◆ **About this task**: Reproduce the listing below in full and without alteration, apart from its pictures.

◆ **Available data**:
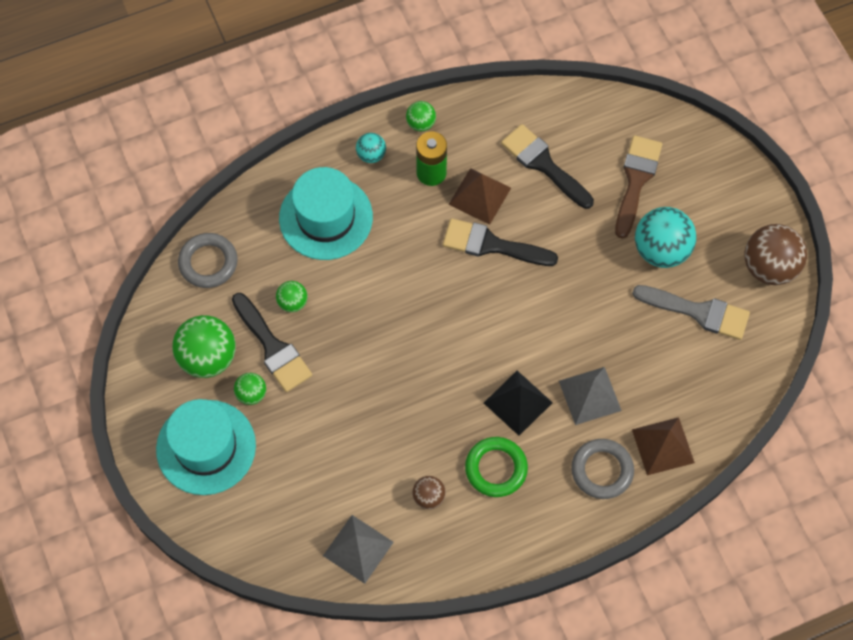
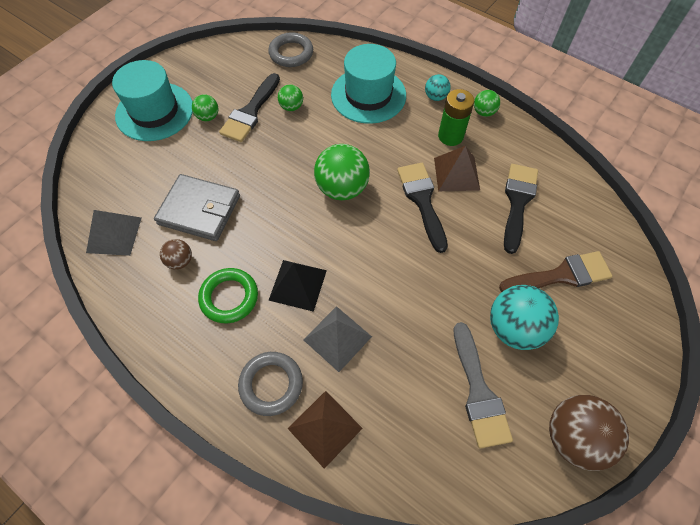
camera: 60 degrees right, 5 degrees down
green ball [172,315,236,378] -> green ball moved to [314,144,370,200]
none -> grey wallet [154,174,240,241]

◆ **Expected answer**:
camera: 60 degrees right, 5 degrees down
green ball [172,315,236,378] -> green ball moved to [314,144,370,200]
none -> grey wallet [154,174,240,241]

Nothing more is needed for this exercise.